TASK: Lines after the one containing "GAS1 pin DO: D35 -> D27" are to be omitted; print exactly each line from the start of the records up to and including it.
** GIVEN DATA follows **
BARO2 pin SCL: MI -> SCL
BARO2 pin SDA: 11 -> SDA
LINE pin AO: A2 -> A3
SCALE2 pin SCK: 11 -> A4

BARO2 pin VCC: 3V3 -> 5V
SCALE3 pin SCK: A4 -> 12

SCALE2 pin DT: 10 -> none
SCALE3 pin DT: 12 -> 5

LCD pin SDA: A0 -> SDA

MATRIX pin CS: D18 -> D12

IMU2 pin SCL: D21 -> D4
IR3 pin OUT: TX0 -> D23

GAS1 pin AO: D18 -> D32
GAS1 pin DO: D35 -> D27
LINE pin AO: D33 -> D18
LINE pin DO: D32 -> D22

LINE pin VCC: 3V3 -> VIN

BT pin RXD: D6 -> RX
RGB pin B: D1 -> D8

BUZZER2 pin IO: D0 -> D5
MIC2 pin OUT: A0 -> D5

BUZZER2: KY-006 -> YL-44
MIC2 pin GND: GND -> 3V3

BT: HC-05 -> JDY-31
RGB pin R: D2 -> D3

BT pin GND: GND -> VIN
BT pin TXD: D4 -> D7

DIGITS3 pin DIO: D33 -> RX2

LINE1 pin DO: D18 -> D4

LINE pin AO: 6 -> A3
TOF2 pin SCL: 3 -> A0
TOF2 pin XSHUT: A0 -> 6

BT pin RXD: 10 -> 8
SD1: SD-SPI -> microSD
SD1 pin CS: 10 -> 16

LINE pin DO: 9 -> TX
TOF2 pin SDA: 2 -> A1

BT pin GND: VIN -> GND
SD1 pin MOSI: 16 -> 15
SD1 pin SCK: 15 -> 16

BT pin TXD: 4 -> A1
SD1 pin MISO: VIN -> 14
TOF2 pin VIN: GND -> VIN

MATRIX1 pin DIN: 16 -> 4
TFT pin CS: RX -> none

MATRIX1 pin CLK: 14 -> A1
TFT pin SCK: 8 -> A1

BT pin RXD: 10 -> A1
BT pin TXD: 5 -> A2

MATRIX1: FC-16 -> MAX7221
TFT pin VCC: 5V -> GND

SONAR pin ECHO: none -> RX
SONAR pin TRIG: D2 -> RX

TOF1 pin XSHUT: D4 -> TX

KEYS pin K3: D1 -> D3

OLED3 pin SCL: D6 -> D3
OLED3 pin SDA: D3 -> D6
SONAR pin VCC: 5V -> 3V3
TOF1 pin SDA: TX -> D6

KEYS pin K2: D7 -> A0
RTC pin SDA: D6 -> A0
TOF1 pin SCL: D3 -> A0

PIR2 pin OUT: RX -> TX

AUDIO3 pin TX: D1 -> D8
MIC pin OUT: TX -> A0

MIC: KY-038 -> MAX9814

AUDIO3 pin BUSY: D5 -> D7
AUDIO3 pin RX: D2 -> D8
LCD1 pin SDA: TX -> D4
** End of GIVEN DATA **
EXERCISE RESULT:
BARO2 pin SCL: MI -> SCL
BARO2 pin SDA: 11 -> SDA
LINE pin AO: A2 -> A3
SCALE2 pin SCK: 11 -> A4

BARO2 pin VCC: 3V3 -> 5V
SCALE3 pin SCK: A4 -> 12

SCALE2 pin DT: 10 -> none
SCALE3 pin DT: 12 -> 5

LCD pin SDA: A0 -> SDA

MATRIX pin CS: D18 -> D12

IMU2 pin SCL: D21 -> D4
IR3 pin OUT: TX0 -> D23

GAS1 pin AO: D18 -> D32
GAS1 pin DO: D35 -> D27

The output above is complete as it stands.